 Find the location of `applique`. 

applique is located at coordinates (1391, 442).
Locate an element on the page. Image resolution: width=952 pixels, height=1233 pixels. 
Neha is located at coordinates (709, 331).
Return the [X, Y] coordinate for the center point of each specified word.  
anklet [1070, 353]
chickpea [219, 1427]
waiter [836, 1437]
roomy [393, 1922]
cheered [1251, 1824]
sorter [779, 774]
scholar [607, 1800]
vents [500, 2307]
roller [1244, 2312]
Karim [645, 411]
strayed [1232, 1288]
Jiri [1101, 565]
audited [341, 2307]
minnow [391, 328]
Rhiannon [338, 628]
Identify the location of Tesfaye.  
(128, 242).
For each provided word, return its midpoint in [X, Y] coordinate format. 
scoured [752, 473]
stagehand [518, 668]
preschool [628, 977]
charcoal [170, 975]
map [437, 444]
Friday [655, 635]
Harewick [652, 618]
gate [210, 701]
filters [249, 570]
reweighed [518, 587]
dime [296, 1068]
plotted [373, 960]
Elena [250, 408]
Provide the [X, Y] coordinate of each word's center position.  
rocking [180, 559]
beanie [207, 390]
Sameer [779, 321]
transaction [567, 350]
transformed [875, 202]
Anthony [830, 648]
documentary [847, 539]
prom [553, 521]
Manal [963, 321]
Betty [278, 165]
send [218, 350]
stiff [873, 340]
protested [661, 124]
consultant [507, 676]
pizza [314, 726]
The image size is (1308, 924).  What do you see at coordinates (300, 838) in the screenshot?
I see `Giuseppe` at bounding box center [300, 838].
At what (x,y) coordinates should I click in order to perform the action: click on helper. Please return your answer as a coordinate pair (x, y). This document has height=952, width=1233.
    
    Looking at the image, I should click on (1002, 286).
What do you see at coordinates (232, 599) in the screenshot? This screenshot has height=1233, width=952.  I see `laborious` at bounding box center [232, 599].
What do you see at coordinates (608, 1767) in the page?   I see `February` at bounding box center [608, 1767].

§ Instruction
Copy out all of the material above, substituting "central point" for "midpoint" and leaving every other part untouched.

§ Complete answer
 Find the location of `applique`. 

applique is located at coordinates (1391, 442).
Locate an element on the page. Image resolution: width=952 pixels, height=1233 pixels. 
Neha is located at coordinates (709, 331).
Return the [X, Y] coordinate for the center point of each specified word.  
anklet [1070, 353]
chickpea [219, 1427]
waiter [836, 1437]
roomy [393, 1922]
cheered [1251, 1824]
sorter [779, 774]
scholar [607, 1800]
vents [500, 2307]
roller [1244, 2312]
Karim [645, 411]
strayed [1232, 1288]
Jiri [1101, 565]
audited [341, 2307]
minnow [391, 328]
Rhiannon [338, 628]
Identify the location of Tesfaye.  
(128, 242).
For each provided word, return its central point in [X, Y] coordinate format. 
scoured [752, 473]
stagehand [518, 668]
preschool [628, 977]
charcoal [170, 975]
map [437, 444]
Friday [655, 635]
Harewick [652, 618]
gate [210, 701]
filters [249, 570]
reweighed [518, 587]
dime [296, 1068]
plotted [373, 960]
Elena [250, 408]
Provide the [X, Y] coordinate of each word's center position.  
rocking [180, 559]
beanie [207, 390]
Sameer [779, 321]
transaction [567, 350]
transformed [875, 202]
Anthony [830, 648]
documentary [847, 539]
prom [553, 521]
Manal [963, 321]
Betty [278, 165]
send [218, 350]
stiff [873, 340]
protested [661, 124]
consultant [507, 676]
pizza [314, 726]
The image size is (1308, 924).  What do you see at coordinates (300, 838) in the screenshot?
I see `Giuseppe` at bounding box center [300, 838].
At what (x,y) coordinates should I click in order to perform the action: click on helper. Please return your answer as a coordinate pair (x, y). This document has height=952, width=1233.
    
    Looking at the image, I should click on (1002, 286).
What do you see at coordinates (232, 599) in the screenshot? This screenshot has height=1233, width=952.  I see `laborious` at bounding box center [232, 599].
What do you see at coordinates (608, 1767) in the page?   I see `February` at bounding box center [608, 1767].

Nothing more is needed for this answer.